Looking at the data below, state how many lines contain "turquoise". No other words are wanted.

- Data extract
<<<<

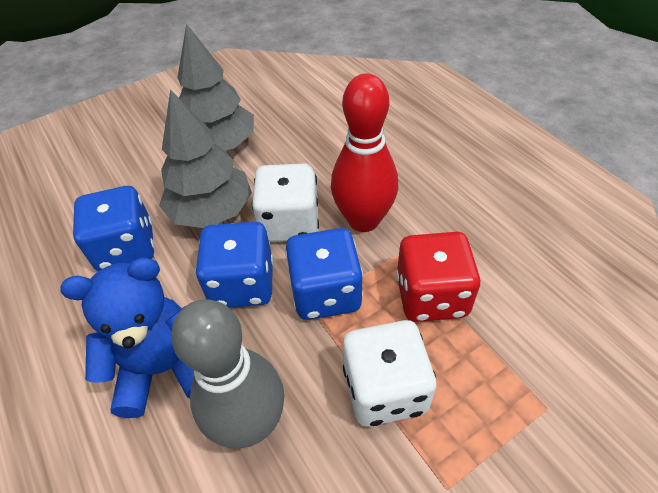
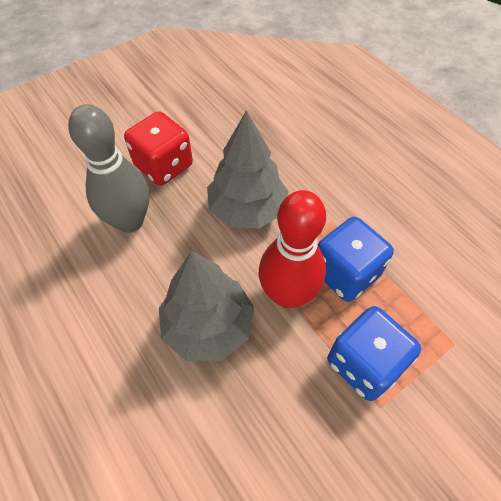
blue dice: 3 -> 2
blue teddy bear: 1 -> 0
white dice: 2 -> 0

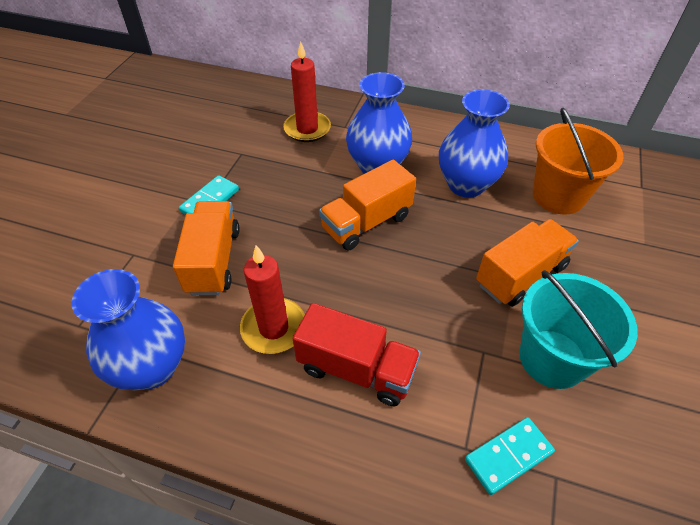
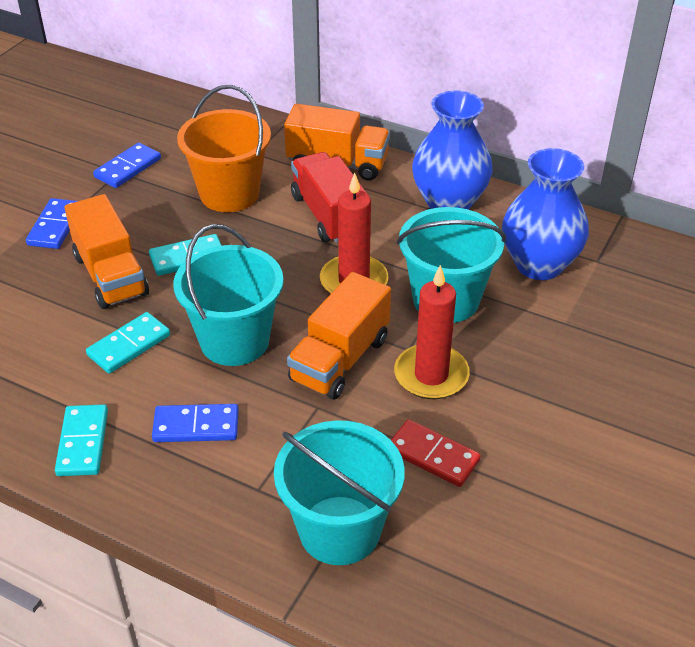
blue domino: 0 -> 3
blue vase: 3 -> 2
red domino: 0 -> 1
turquoise bucket: 1 -> 3
turquoise domino: 2 -> 3

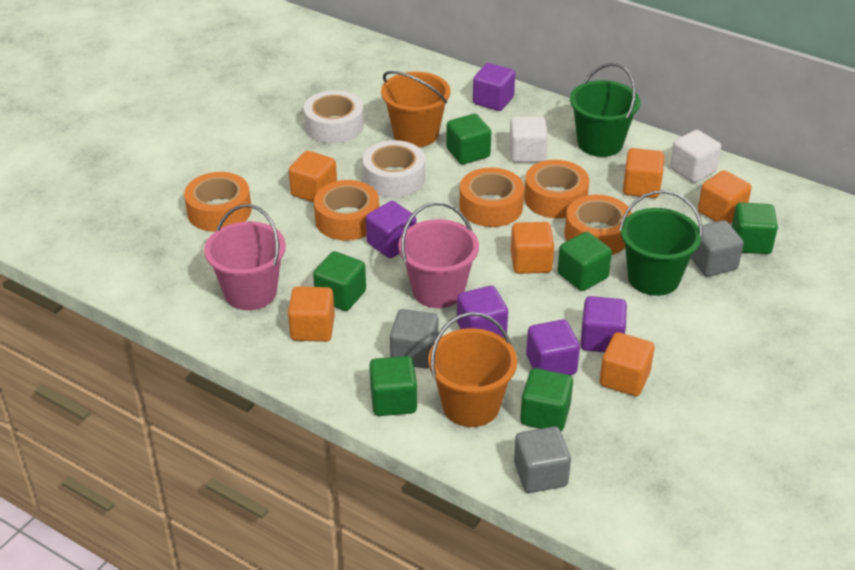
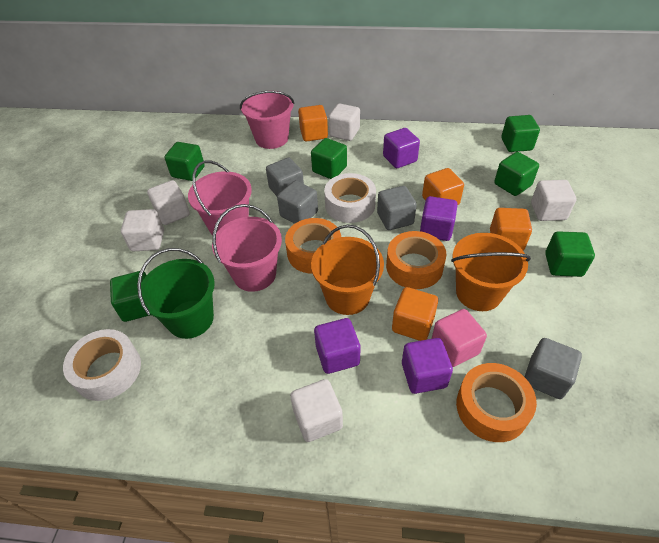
green bucket: 2 -> 1
grey cube: 3 -> 4
orange cube: 6 -> 4
orange tape: 5 -> 3
pink bucket: 2 -> 3
pink cube: 0 -> 1
purple cube: 5 -> 4
white cube: 2 -> 5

>>>>

- The answer
2